Scan the records below for the line containing "pink rolling pin [340,374,367,442]" and the line containing "red hourglass [545,503,610,600]". Copy both, plus every line between, exactly.

**Extracted records**
---------------
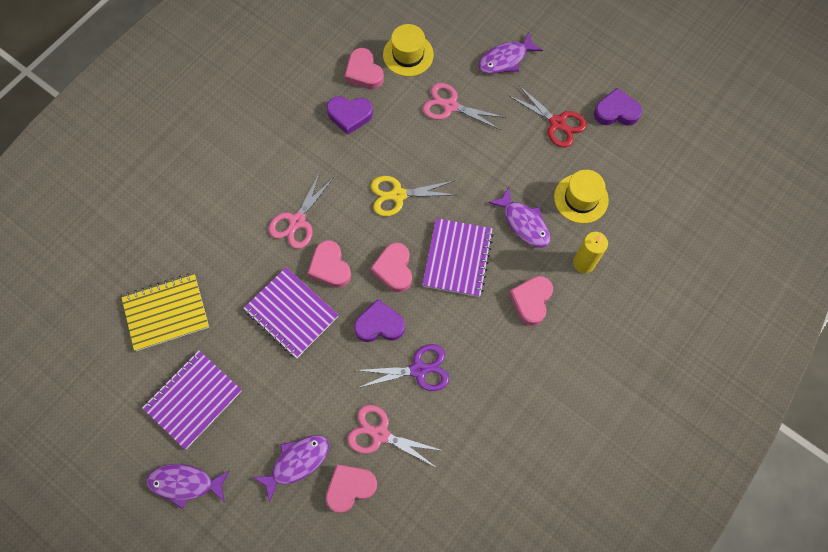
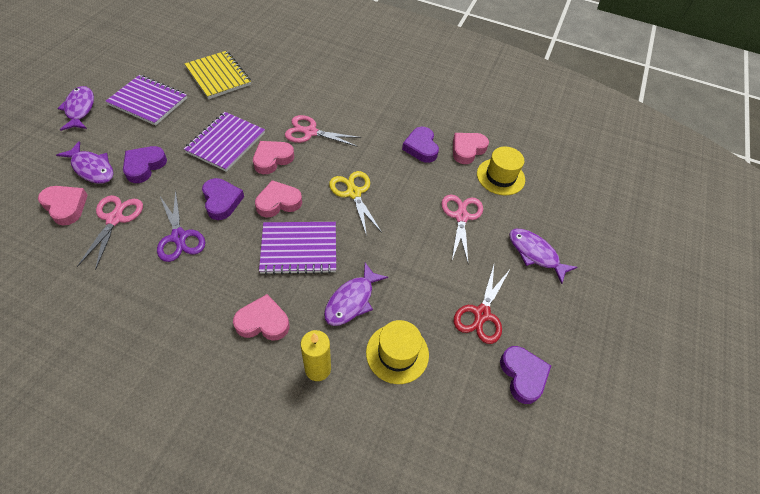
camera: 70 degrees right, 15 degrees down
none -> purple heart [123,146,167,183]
---------------
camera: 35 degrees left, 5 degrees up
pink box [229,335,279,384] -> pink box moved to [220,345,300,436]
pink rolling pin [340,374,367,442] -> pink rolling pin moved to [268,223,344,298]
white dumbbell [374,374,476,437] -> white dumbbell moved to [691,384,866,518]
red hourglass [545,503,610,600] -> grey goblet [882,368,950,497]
---------------
**Reply**
pink rolling pin [340,374,367,442] -> pink rolling pin moved to [268,223,344,298]
white dumbbell [374,374,476,437] -> white dumbbell moved to [691,384,866,518]
red hourglass [545,503,610,600] -> grey goblet [882,368,950,497]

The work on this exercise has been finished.